If a line in the listing below has the string "pink", copy it out.

DATASET RECORDS START

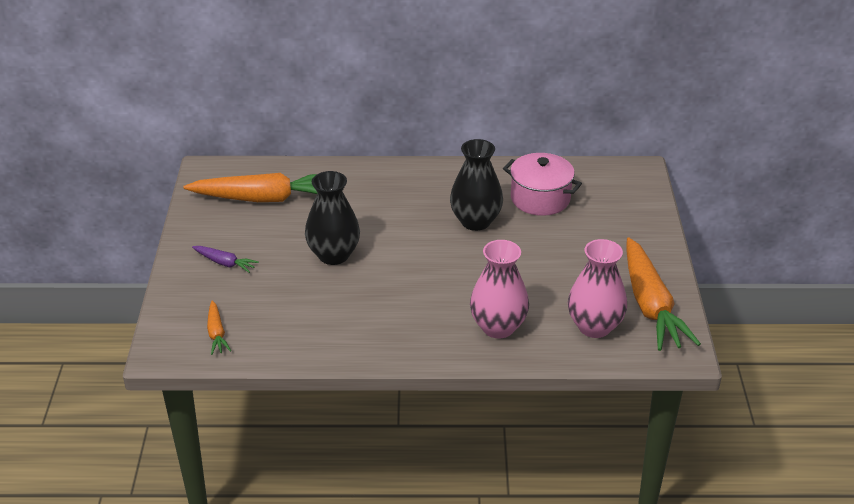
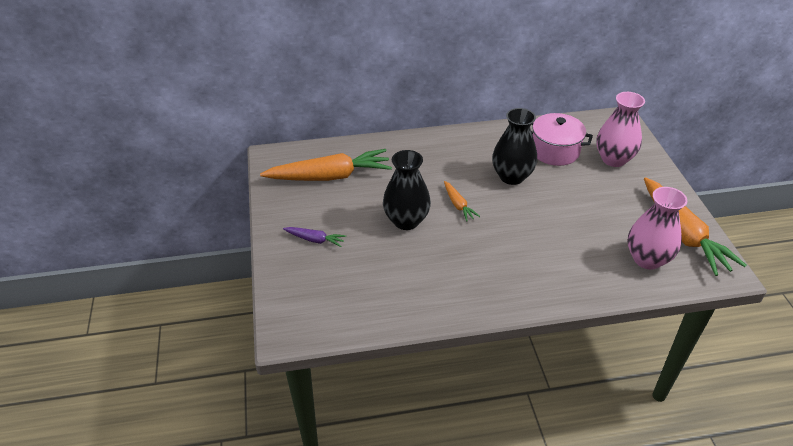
camera: 10 degrees left, 5 degrees up
(216, 333) = (329, 309): orange carrot -> orange carrot (458, 205)
(498, 327) = (569, 270): pink vase -> pink vase (613, 159)

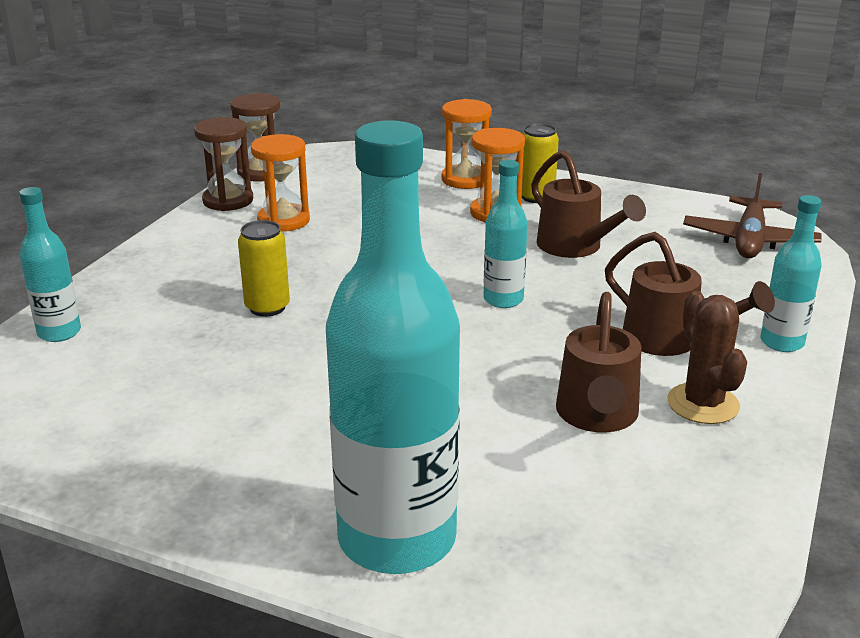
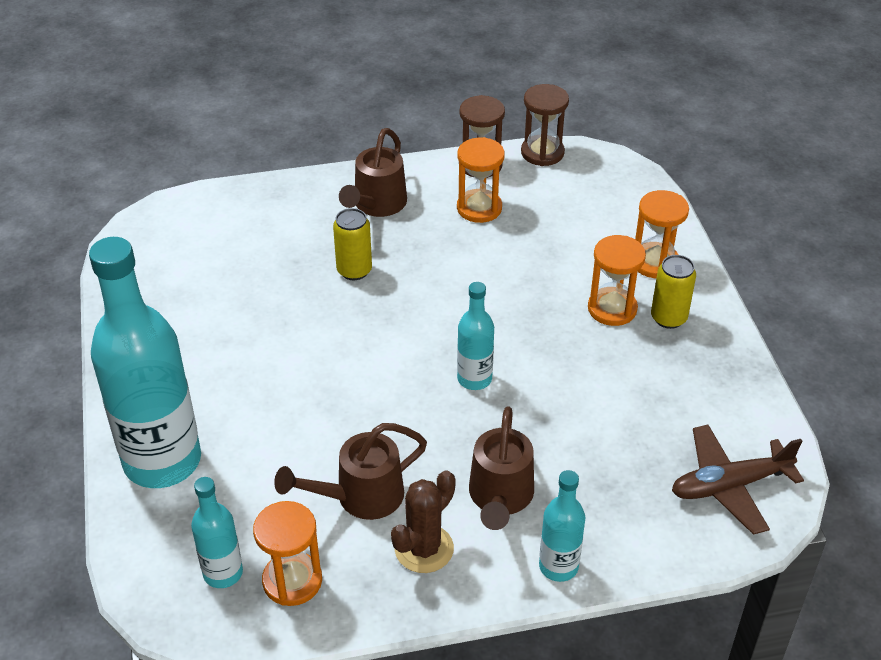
camera: 55 degrees right, 15 degrees up
(59, 332) = (246, 204): turquoise bottle -> turquoise bottle (223, 573)
(575, 247) = (600, 381): brown watering can -> brown watering can (377, 205)
(682, 504) = (292, 581): none -> orange hourglass

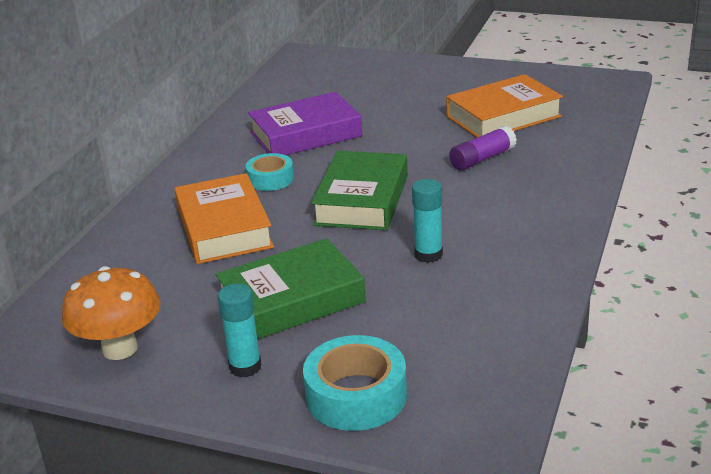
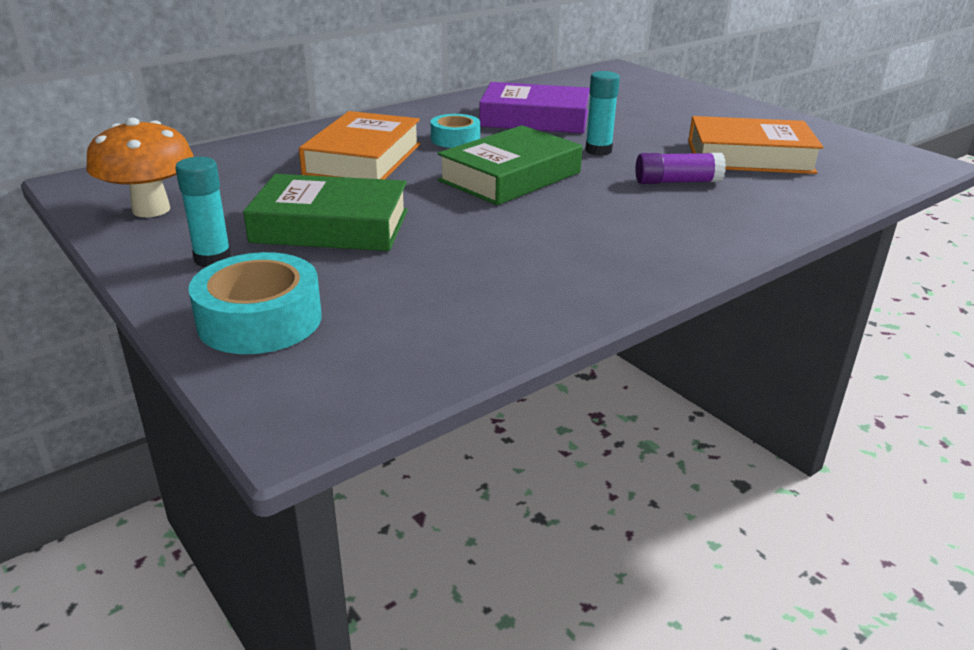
camera: 30 degrees right, 0 degrees up
(428, 255) = (506, 236): turquoise glue stick -> turquoise glue stick (598, 150)

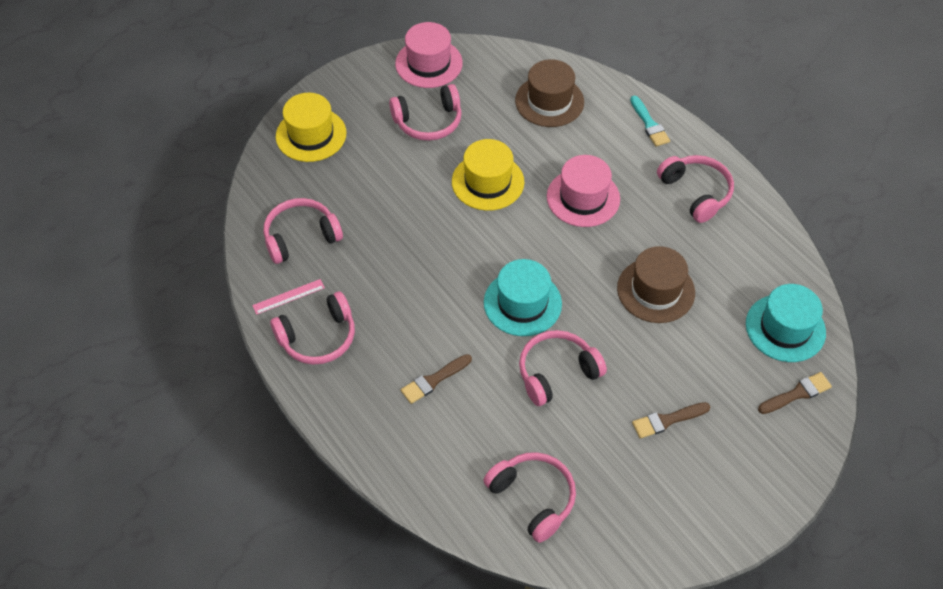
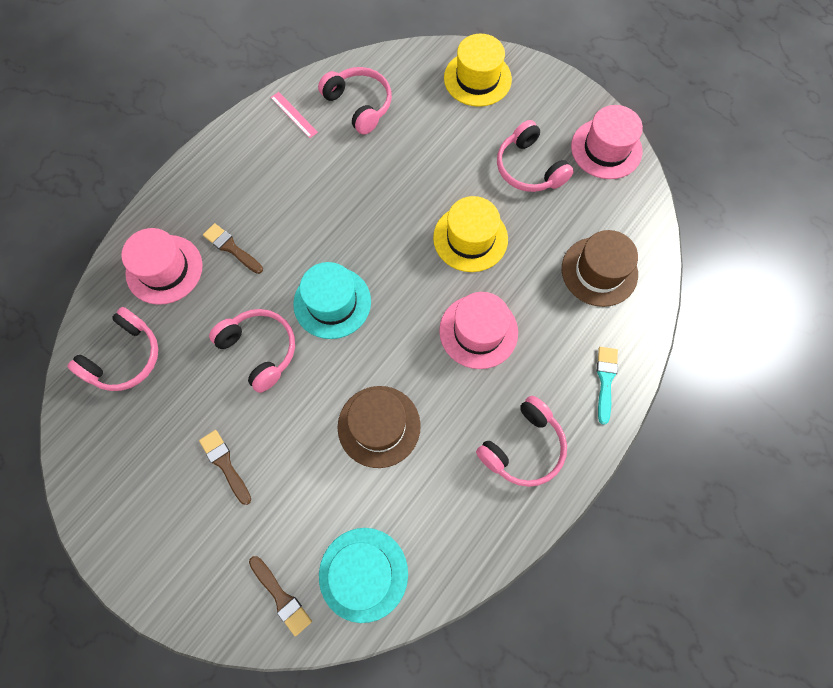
camera: 75 degrees right, 15 degrees up
(318, 337) = (257, 148): pink headphones -> none
(439, 447) = (164, 269): none -> pink hat
(649, 124) = (605, 380): turquoise brush -> turquoise brush turned 135 degrees clockwise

DATASET RECORDS END

## TASK ANSWER
(498, 327) = (569, 270): pink vase -> pink vase (613, 159)
(318, 337) = (257, 148): pink headphones -> none
(439, 447) = (164, 269): none -> pink hat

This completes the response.